What this task involves. Edit the lines of the records below, changing every "pink ellipse" to "gray ellipse" and leaving all else unchanged. Leave the pictures out of your answer.

╭─ Record list

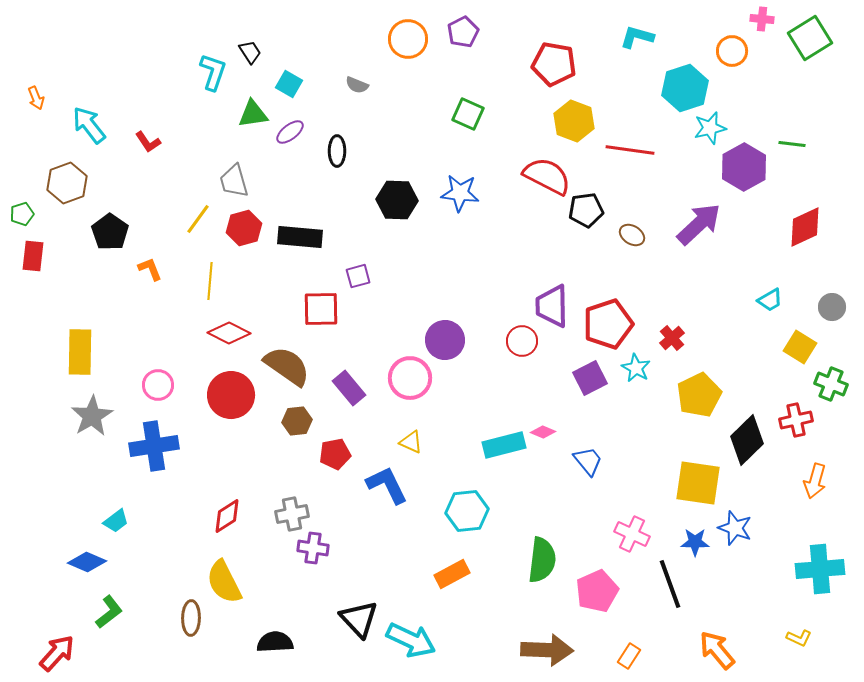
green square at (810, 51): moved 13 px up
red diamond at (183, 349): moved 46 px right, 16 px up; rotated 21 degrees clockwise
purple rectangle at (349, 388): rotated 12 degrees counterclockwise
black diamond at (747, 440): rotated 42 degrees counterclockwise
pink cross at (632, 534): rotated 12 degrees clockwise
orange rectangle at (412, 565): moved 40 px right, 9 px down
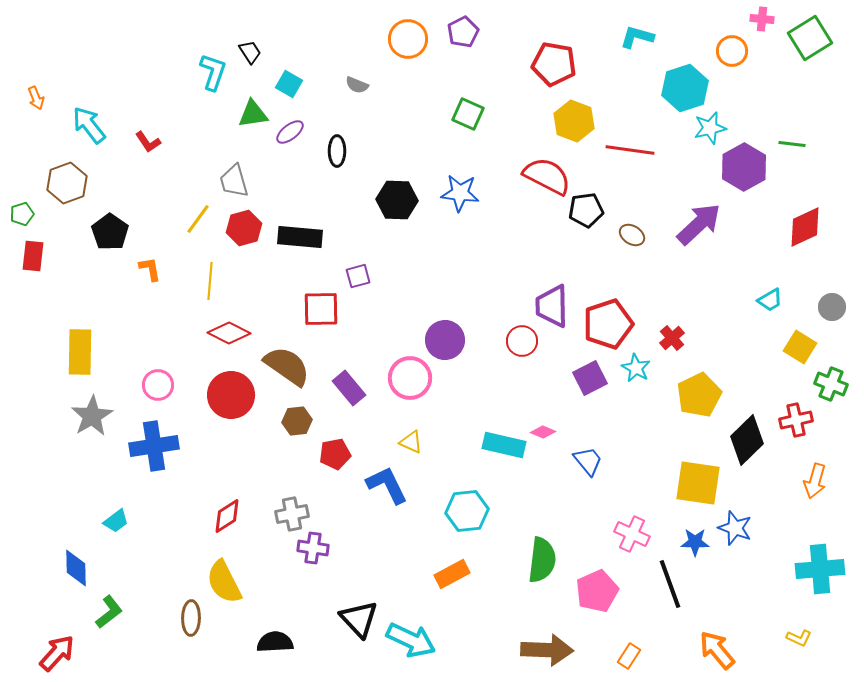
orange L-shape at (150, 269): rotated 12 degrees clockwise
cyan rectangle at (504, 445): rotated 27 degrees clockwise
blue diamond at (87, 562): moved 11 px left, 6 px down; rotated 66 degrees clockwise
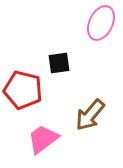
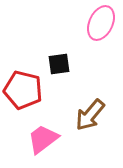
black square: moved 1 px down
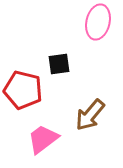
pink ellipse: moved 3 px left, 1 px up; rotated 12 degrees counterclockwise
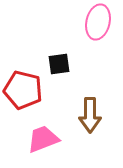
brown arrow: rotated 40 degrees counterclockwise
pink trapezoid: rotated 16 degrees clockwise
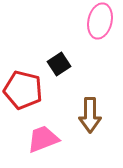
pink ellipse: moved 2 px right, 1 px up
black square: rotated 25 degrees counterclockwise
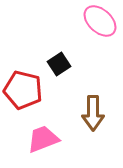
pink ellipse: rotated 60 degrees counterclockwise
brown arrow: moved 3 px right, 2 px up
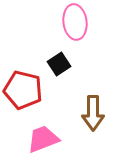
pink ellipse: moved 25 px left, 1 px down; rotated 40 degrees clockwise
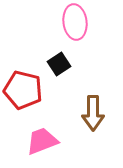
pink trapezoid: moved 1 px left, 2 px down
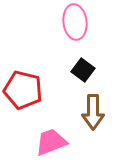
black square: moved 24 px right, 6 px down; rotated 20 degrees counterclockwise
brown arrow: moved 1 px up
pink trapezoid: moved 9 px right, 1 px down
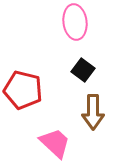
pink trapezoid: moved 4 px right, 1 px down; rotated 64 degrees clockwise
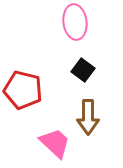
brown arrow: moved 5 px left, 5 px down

╰─

Response below.
green square at (810, 51): moved 13 px up
red diamond at (183, 349): moved 46 px right, 16 px up; rotated 21 degrees clockwise
purple rectangle at (349, 388): rotated 12 degrees counterclockwise
black diamond at (747, 440): rotated 42 degrees counterclockwise
pink cross at (632, 534): rotated 12 degrees clockwise
orange rectangle at (412, 565): moved 40 px right, 9 px down
orange L-shape at (150, 269): rotated 12 degrees clockwise
cyan rectangle at (504, 445): rotated 27 degrees clockwise
blue diamond at (87, 562): moved 11 px left, 6 px down; rotated 66 degrees clockwise
black square: moved 1 px down
gray ellipse: moved 3 px left, 1 px up; rotated 12 degrees counterclockwise
brown arrow: rotated 40 degrees counterclockwise
pink trapezoid: rotated 16 degrees clockwise
gray ellipse: moved 2 px right, 1 px up
black square: rotated 25 degrees counterclockwise
gray ellipse: rotated 60 degrees counterclockwise
brown arrow: moved 3 px right, 2 px up
gray ellipse: moved 25 px left, 1 px down; rotated 40 degrees clockwise
pink trapezoid: moved 1 px left, 2 px down
black square: moved 24 px right, 6 px down; rotated 20 degrees counterclockwise
brown arrow: moved 1 px up
pink trapezoid: moved 9 px right, 1 px down
pink trapezoid: moved 4 px right, 1 px down; rotated 64 degrees clockwise
brown arrow: moved 5 px left, 5 px down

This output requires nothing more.